Records excerpted from a collection:
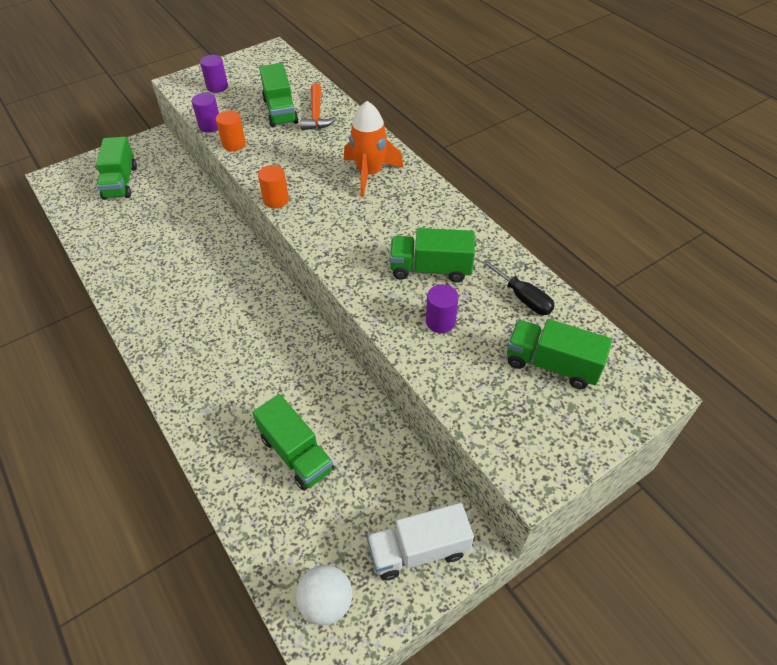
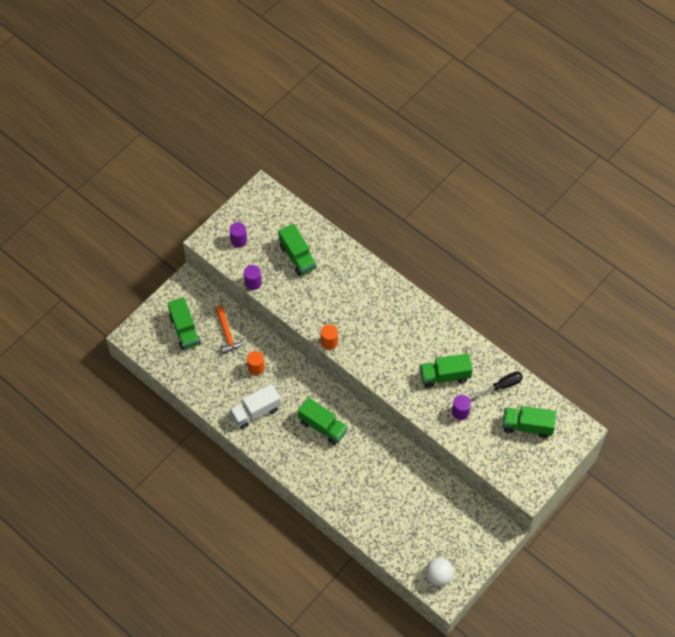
camera: 15 degrees left, 10 degrees up
(234, 144) = (278, 297): orange cylinder -> orange cylinder (256, 368)
(296, 454) = (394, 504): green truck -> green truck (322, 426)
(316, 114) = (325, 255): orange hammer -> orange hammer (227, 334)
(369, 174) = (382, 305): orange rocket -> none
(418, 550) = (476, 540): white truck -> white truck (256, 412)
(523, 298) = (503, 385): black screwdriver -> black screwdriver turned 60 degrees counterclockwise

> _GOAL OF THE EXERCISE_
Verbatim copy without images: write the records above out in full.

> _SOLUTION TO THIS TASK_
camera: 15 degrees left, 10 degrees up
(234, 144) = (278, 297): orange cylinder -> orange cylinder (256, 368)
(296, 454) = (394, 504): green truck -> green truck (322, 426)
(316, 114) = (325, 255): orange hammer -> orange hammer (227, 334)
(369, 174) = (382, 305): orange rocket -> none
(418, 550) = (476, 540): white truck -> white truck (256, 412)
(523, 298) = (503, 385): black screwdriver -> black screwdriver turned 60 degrees counterclockwise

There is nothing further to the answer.